ACTIVITY
Every entry below should come back unchanged, except that the pictures are dropped.

(Colored object listings)
········

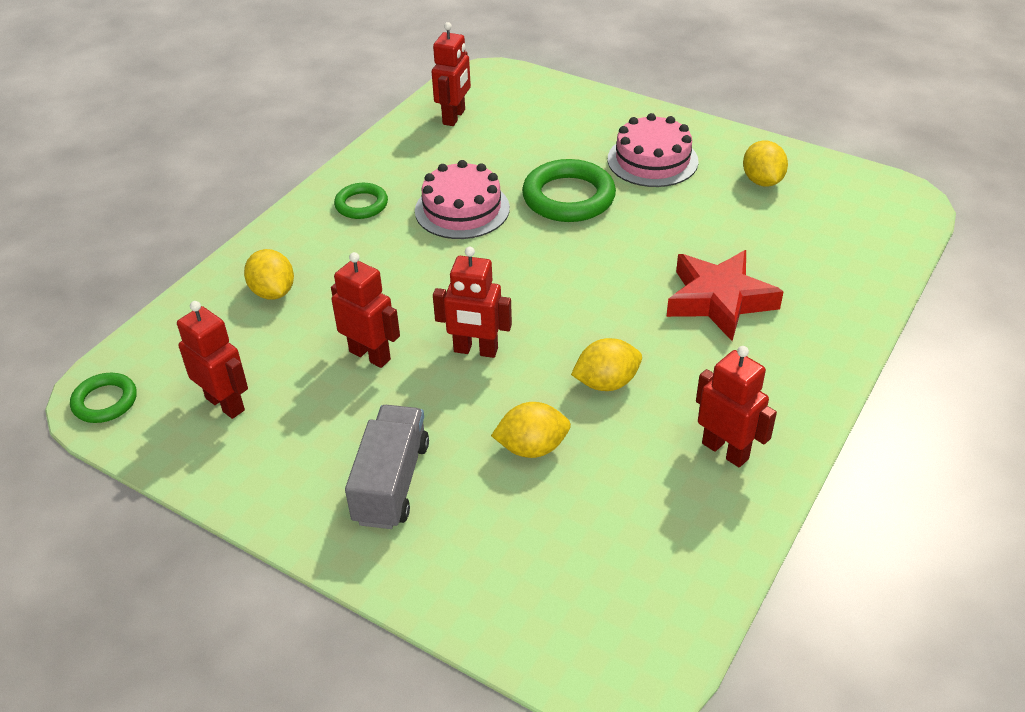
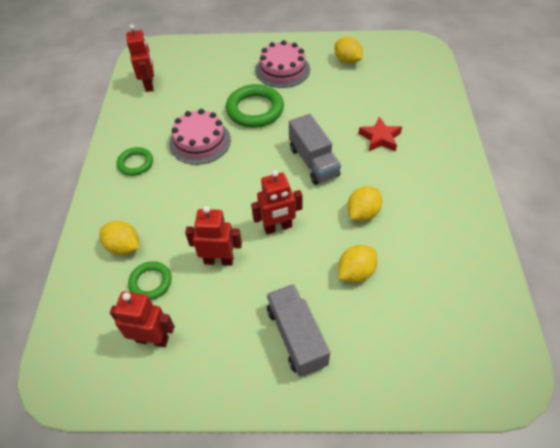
camera: 30 degrees left, 10 degrees up
(105, 401) = (66, 381): green ring -> green ring (151, 282)
(593, 292) = (313, 162): none -> grey truck
(719, 300) = (380, 138): red star -> red star, size x0.64
(725, 451) = (450, 223): red robot -> none

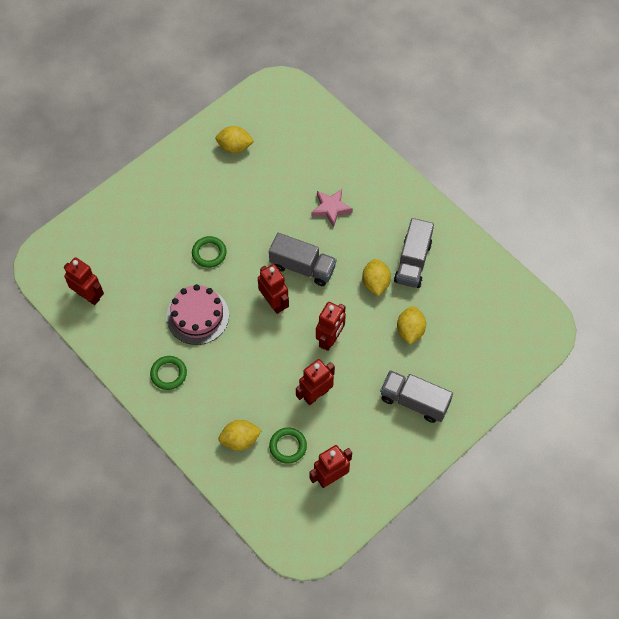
camera: 45 degrees left, 10 degrees up
(255, 109) = (209, 253): green ring -> green ring, size x0.57
(264, 170) = (274, 302): none -> red robot
(282, 70) = (189, 195): pink cake -> none
(380, 138) = (331, 209): red star -> pink star
(414, 220) = (412, 262): none -> grey truck

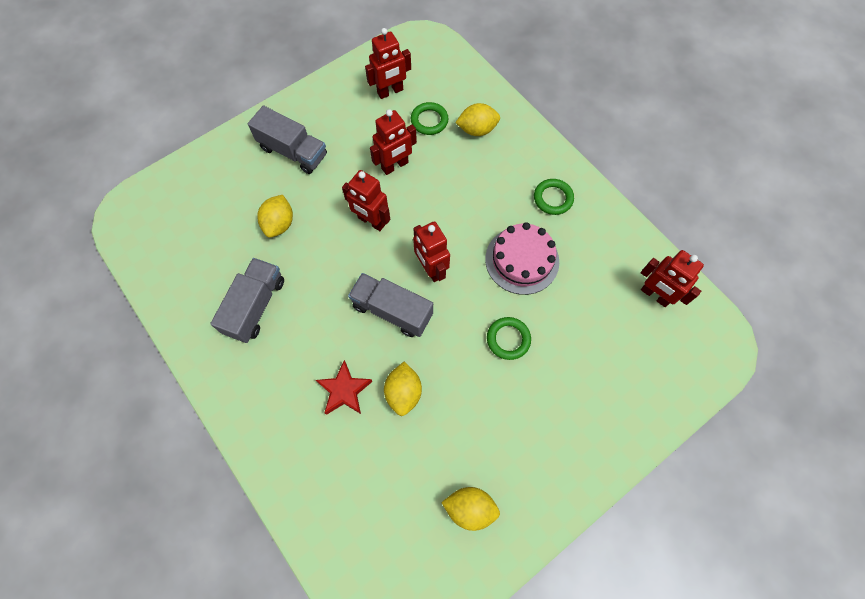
camera: 175 degrees left, 5 degrees up
(330, 339) = (371, 221): red robot -> red robot turned 90 degrees counterclockwise
(331, 209) = (344, 390): pink star -> red star
(375, 283) = (306, 283): yellow lemon -> yellow lemon (403, 392)

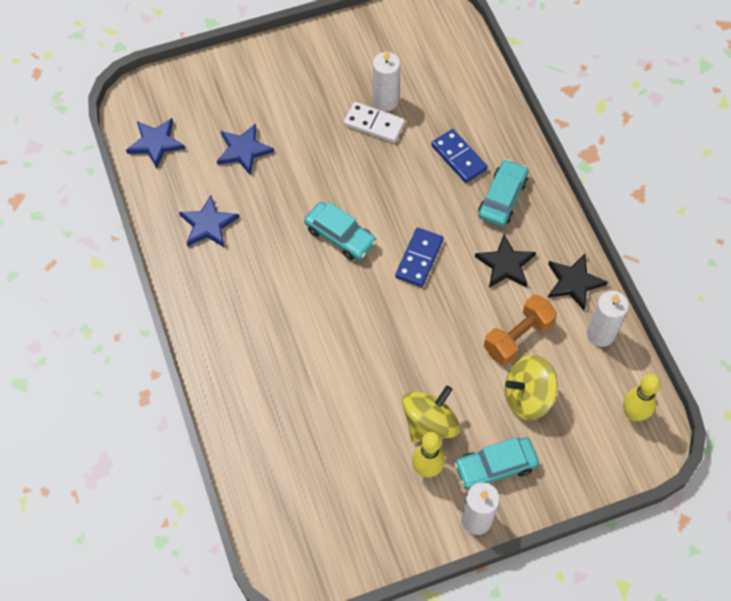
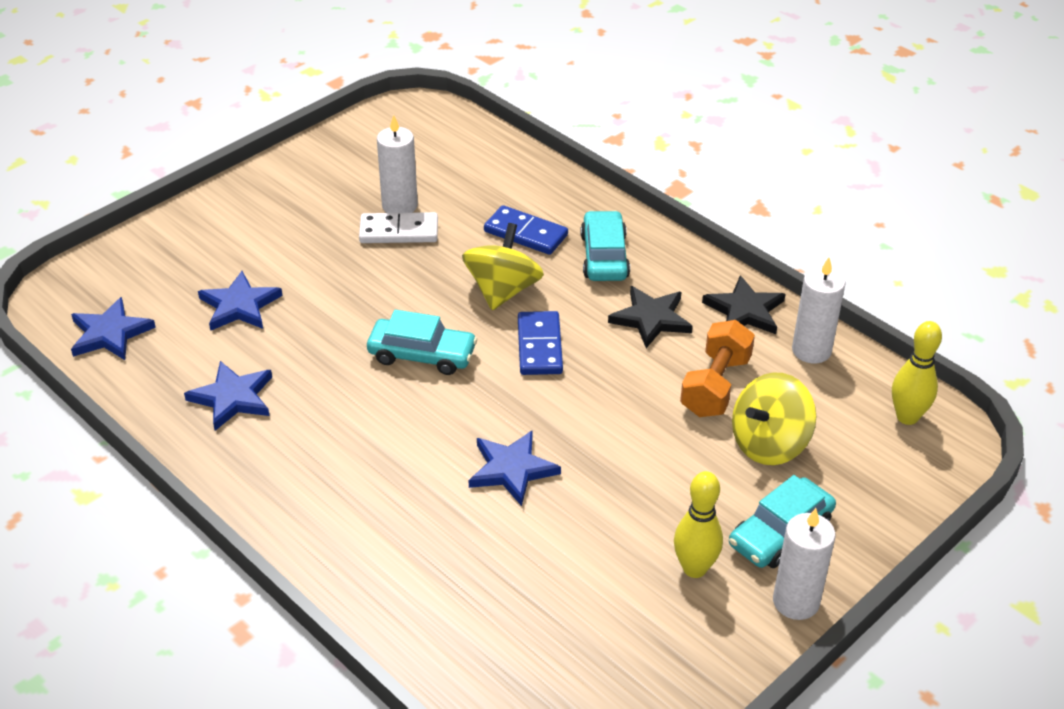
camera: 25 degrees left, 20 degrees down
(352, 349) = (512, 469): none -> blue star
(429, 423) = (665, 516): yellow spinning top -> yellow spinning top (503, 290)

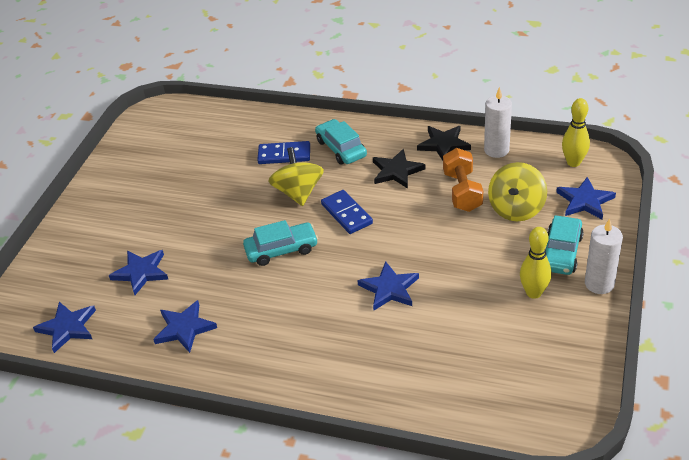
camera: 25 degrees left, 0 degrees up
(399, 206) = (193, 171): white candle -> none
(399, 231) = (206, 186): white domino -> none
(876, 478) = (585, 201): none -> blue star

········

EXPECTED ANSWER
camera: 30 degrees left, 10 degrees up
(105, 401) = (66, 381): green ring -> green ring (151, 282)
(593, 292) = (313, 162): none -> grey truck
(719, 300) = (380, 138): red star -> red star, size x0.64
(725, 451) = (450, 223): red robot -> none

camera: 45 degrees left, 10 degrees up
(255, 109) = (209, 253): green ring -> green ring, size x0.57
(264, 170) = (274, 302): none -> red robot
(282, 70) = (189, 195): pink cake -> none
(380, 138) = (331, 209): red star -> pink star
(414, 220) = (412, 262): none -> grey truck

camera: 175 degrees left, 5 degrees up
(330, 339) = (371, 221): red robot -> red robot turned 90 degrees counterclockwise
(331, 209) = (344, 390): pink star -> red star
(375, 283) = (306, 283): yellow lemon -> yellow lemon (403, 392)

camera: 25 degrees left, 20 degrees down
(352, 349) = (512, 469): none -> blue star
(429, 423) = (665, 516): yellow spinning top -> yellow spinning top (503, 290)

camera: 25 degrees left, 0 degrees up
(399, 206) = (193, 171): white candle -> none
(399, 231) = (206, 186): white domino -> none
(876, 478) = (585, 201): none -> blue star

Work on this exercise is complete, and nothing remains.